## What to do
Substitute "Options:" for every instance of "Choices:" in the rows below and write them out again with nothing else altered. Omit the pictures from your output.

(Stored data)
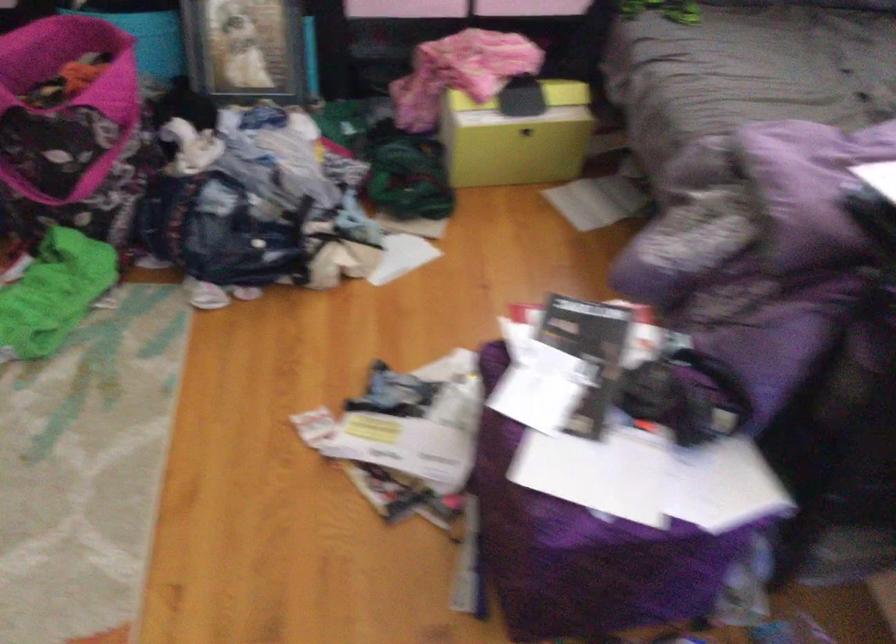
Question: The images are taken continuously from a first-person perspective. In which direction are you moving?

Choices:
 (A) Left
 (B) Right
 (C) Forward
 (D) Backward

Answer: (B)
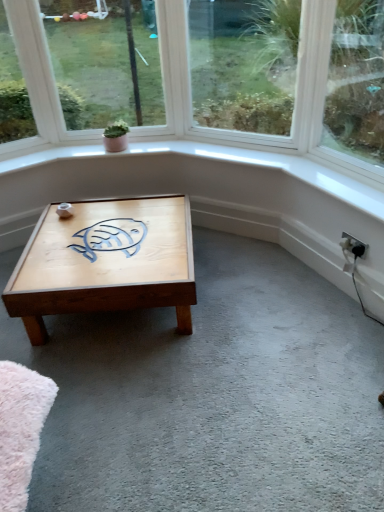
This screenshot has width=384, height=512. Identify the location of free location above light brown wooden coffee table at center (from a real-world perspective). (109, 228).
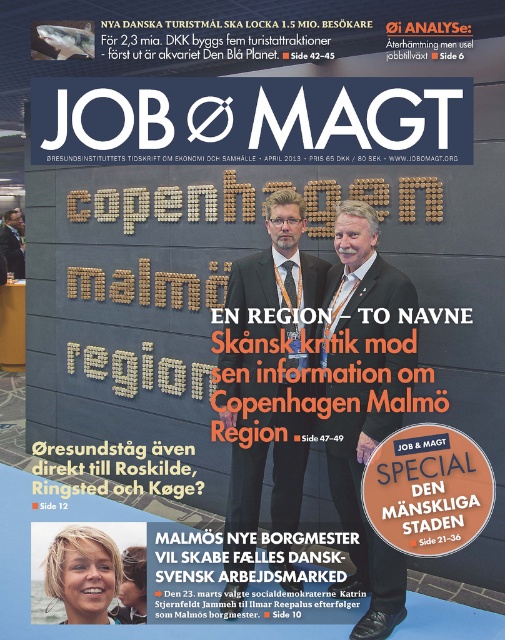
Question: Which point is closer to the camera?

Choices:
 (A) matte black suit at center
 (B) white textured suit at center
 (C) blonde hair at upper center
 (D) dark suit at center

Answer: (C)

Question: Which of the following is the farthest from the observer?

Choices:
 (A) (372, 614)
 (B) (20, 230)
 (C) (239, 385)

Answer: (B)

Question: Can you confirm if white textured suit at center is positioned below blonde hair at upper center?

Choices:
 (A) no
 (B) yes

Answer: (A)

Question: Observing the image, what is the correct spatial positioning of dark suit at center in reference to white textured suit at center?

Choices:
 (A) left
 (B) right

Answer: (A)

Question: Which point is farther to the camera?

Choices:
 (A) (335, 280)
 (B) (20, 244)
 (C) (113, 561)

Answer: (B)

Question: Is blonde hair at upper center smaller than matte black suit at center?

Choices:
 (A) no
 (B) yes

Answer: (B)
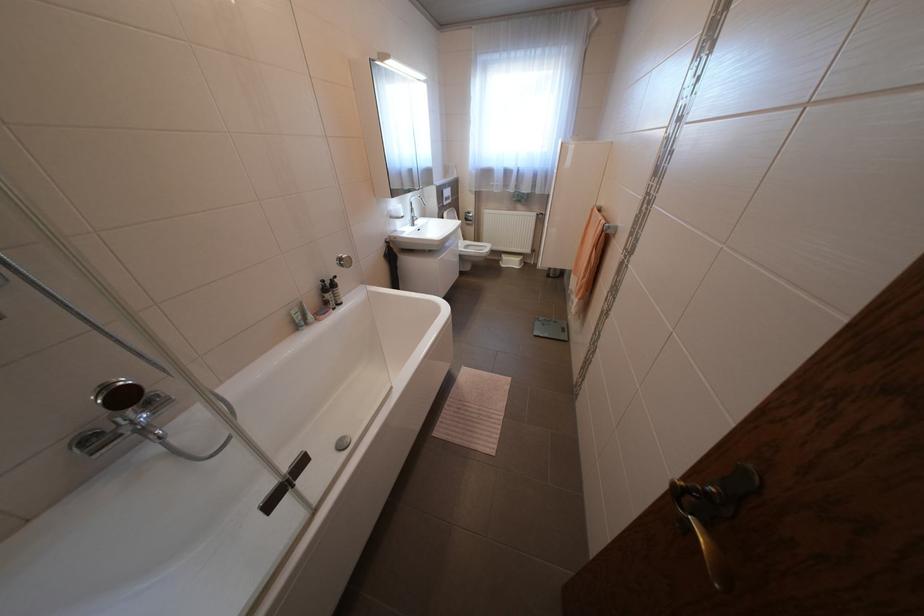
Describe the element at coordinates (713, 513) in the screenshot. I see `a door handle` at that location.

## Worked solution
Question: The images are taken continuously from a first-person perspective. In which direction are you moving?

Options:
 (A) Left
 (B) Right
 (C) Forward
 (D) Backward

Answer: (B)
This screenshot has width=384, height=512. Identify the location of free location above light brown wooden coffee table at center (from a real-world perspective). (109, 228).
Question: Which point is closer to the camera?

Options:
 (A) matte black suit at center
 (B) white textured suit at center
 (C) blonde hair at upper center
 (D) dark suit at center

Answer: (C)

Question: Which of the following is the farthest from the observer?

Options:
 (A) (372, 614)
 (B) (20, 230)
 (C) (239, 385)

Answer: (B)

Question: Can you confirm if white textured suit at center is positioned below blonde hair at upper center?

Options:
 (A) no
 (B) yes

Answer: (A)

Question: Observing the image, what is the correct spatial positioning of dark suit at center in reference to white textured suit at center?

Options:
 (A) left
 (B) right

Answer: (A)

Question: Which point is farther to the camera?

Options:
 (A) (335, 280)
 (B) (20, 244)
 (C) (113, 561)

Answer: (B)

Question: Is blonde hair at upper center smaller than matte black suit at center?

Options:
 (A) no
 (B) yes

Answer: (B)
Describe the element at coordinates (713, 513) in the screenshot. I see `a door handle` at that location.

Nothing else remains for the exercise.